§ Instructions to follow:
Reproduce the data below line by line, from its first line to the line with "red ball: 0 -> 4", both included, and nothing past that point.
● ● ● ● ● ● ●
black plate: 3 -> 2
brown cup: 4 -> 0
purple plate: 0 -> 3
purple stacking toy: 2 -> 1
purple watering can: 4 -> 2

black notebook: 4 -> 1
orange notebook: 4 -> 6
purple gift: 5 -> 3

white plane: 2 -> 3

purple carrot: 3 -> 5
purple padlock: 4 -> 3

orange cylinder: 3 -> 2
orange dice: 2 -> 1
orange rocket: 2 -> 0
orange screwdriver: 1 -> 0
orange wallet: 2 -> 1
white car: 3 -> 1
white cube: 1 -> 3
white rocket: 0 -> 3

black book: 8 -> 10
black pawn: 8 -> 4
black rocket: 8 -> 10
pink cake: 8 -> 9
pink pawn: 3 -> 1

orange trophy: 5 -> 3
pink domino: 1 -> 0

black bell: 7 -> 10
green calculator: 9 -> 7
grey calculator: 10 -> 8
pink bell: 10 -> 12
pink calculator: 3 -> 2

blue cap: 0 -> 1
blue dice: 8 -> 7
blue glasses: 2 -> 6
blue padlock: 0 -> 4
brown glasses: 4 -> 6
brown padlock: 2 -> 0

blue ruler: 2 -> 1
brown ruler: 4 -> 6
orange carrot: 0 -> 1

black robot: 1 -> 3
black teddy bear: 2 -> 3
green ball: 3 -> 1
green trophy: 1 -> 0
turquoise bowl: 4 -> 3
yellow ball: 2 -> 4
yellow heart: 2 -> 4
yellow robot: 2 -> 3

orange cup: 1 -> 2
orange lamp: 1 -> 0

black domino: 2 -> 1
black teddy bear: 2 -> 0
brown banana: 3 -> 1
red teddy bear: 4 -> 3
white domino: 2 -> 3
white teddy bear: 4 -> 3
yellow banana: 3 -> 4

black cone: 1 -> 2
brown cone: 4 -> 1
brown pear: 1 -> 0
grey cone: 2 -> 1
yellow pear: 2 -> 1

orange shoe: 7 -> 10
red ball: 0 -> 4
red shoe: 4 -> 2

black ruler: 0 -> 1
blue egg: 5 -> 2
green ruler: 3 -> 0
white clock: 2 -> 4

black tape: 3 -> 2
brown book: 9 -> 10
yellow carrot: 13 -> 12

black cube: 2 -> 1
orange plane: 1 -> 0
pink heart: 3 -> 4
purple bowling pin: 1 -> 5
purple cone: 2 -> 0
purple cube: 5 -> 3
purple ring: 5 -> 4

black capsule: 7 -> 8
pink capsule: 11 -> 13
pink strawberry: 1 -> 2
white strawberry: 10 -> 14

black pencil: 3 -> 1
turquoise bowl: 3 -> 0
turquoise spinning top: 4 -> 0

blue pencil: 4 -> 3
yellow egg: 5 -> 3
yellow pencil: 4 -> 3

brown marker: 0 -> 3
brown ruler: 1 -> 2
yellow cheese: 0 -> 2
● ● ● ● ● ● ●
§ Answer to this exercise:
black plate: 3 -> 2
brown cup: 4 -> 0
purple plate: 0 -> 3
purple stacking toy: 2 -> 1
purple watering can: 4 -> 2

black notebook: 4 -> 1
orange notebook: 4 -> 6
purple gift: 5 -> 3

white plane: 2 -> 3

purple carrot: 3 -> 5
purple padlock: 4 -> 3

orange cylinder: 3 -> 2
orange dice: 2 -> 1
orange rocket: 2 -> 0
orange screwdriver: 1 -> 0
orange wallet: 2 -> 1
white car: 3 -> 1
white cube: 1 -> 3
white rocket: 0 -> 3

black book: 8 -> 10
black pawn: 8 -> 4
black rocket: 8 -> 10
pink cake: 8 -> 9
pink pawn: 3 -> 1

orange trophy: 5 -> 3
pink domino: 1 -> 0

black bell: 7 -> 10
green calculator: 9 -> 7
grey calculator: 10 -> 8
pink bell: 10 -> 12
pink calculator: 3 -> 2

blue cap: 0 -> 1
blue dice: 8 -> 7
blue glasses: 2 -> 6
blue padlock: 0 -> 4
brown glasses: 4 -> 6
brown padlock: 2 -> 0

blue ruler: 2 -> 1
brown ruler: 4 -> 6
orange carrot: 0 -> 1

black robot: 1 -> 3
black teddy bear: 2 -> 3
green ball: 3 -> 1
green trophy: 1 -> 0
turquoise bowl: 4 -> 3
yellow ball: 2 -> 4
yellow heart: 2 -> 4
yellow robot: 2 -> 3

orange cup: 1 -> 2
orange lamp: 1 -> 0

black domino: 2 -> 1
black teddy bear: 2 -> 0
brown banana: 3 -> 1
red teddy bear: 4 -> 3
white domino: 2 -> 3
white teddy bear: 4 -> 3
yellow banana: 3 -> 4

black cone: 1 -> 2
brown cone: 4 -> 1
brown pear: 1 -> 0
grey cone: 2 -> 1
yellow pear: 2 -> 1

orange shoe: 7 -> 10
red ball: 0 -> 4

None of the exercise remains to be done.